(Items from a data source)
BEGIN

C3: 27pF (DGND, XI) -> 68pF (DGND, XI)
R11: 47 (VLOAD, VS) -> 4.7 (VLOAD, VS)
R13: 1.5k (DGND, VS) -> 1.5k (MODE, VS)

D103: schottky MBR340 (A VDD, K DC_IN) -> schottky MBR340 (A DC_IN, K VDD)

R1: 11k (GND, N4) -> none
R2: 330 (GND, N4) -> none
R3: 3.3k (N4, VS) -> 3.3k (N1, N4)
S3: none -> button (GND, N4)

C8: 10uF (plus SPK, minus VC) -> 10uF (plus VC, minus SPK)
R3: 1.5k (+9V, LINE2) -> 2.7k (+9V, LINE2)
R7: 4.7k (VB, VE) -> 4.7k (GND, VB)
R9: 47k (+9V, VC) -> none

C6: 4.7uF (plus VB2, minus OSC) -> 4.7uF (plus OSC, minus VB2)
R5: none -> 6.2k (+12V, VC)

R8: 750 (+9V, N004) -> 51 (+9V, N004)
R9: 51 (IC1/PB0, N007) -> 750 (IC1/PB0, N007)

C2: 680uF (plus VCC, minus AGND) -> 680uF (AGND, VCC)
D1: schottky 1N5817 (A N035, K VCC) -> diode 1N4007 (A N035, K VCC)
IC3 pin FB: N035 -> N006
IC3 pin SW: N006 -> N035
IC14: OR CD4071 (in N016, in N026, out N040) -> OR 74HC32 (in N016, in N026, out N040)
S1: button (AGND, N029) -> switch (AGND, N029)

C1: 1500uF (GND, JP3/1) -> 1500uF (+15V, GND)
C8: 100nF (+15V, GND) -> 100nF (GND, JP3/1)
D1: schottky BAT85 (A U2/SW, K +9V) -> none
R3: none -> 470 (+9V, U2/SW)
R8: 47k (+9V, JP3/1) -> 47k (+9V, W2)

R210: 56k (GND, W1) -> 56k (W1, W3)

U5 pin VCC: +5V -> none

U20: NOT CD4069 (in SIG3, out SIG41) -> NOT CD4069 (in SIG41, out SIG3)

END

** Task **
Word for word, write out each record shown above.

** Answer **
C3: 27pF (DGND, XI) -> 68pF (DGND, XI)
R11: 47 (VLOAD, VS) -> 4.7 (VLOAD, VS)
R13: 1.5k (DGND, VS) -> 1.5k (MODE, VS)

D103: schottky MBR340 (A VDD, K DC_IN) -> schottky MBR340 (A DC_IN, K VDD)

R1: 11k (GND, N4) -> none
R2: 330 (GND, N4) -> none
R3: 3.3k (N4, VS) -> 3.3k (N1, N4)
S3: none -> button (GND, N4)

C8: 10uF (plus SPK, minus VC) -> 10uF (plus VC, minus SPK)
R3: 1.5k (+9V, LINE2) -> 2.7k (+9V, LINE2)
R7: 4.7k (VB, VE) -> 4.7k (GND, VB)
R9: 47k (+9V, VC) -> none

C6: 4.7uF (plus VB2, minus OSC) -> 4.7uF (plus OSC, minus VB2)
R5: none -> 6.2k (+12V, VC)

R8: 750 (+9V, N004) -> 51 (+9V, N004)
R9: 51 (IC1/PB0, N007) -> 750 (IC1/PB0, N007)

C2: 680uF (plus VCC, minus AGND) -> 680uF (AGND, VCC)
D1: schottky 1N5817 (A N035, K VCC) -> diode 1N4007 (A N035, K VCC)
IC3 pin FB: N035 -> N006
IC3 pin SW: N006 -> N035
IC14: OR CD4071 (in N016, in N026, out N040) -> OR 74HC32 (in N016, in N026, out N040)
S1: button (AGND, N029) -> switch (AGND, N029)

C1: 1500uF (GND, JP3/1) -> 1500uF (+15V, GND)
C8: 100nF (+15V, GND) -> 100nF (GND, JP3/1)
D1: schottky BAT85 (A U2/SW, K +9V) -> none
R3: none -> 470 (+9V, U2/SW)
R8: 47k (+9V, JP3/1) -> 47k (+9V, W2)

R210: 56k (GND, W1) -> 56k (W1, W3)

U5 pin VCC: +5V -> none

U20: NOT CD4069 (in SIG3, out SIG41) -> NOT CD4069 (in SIG41, out SIG3)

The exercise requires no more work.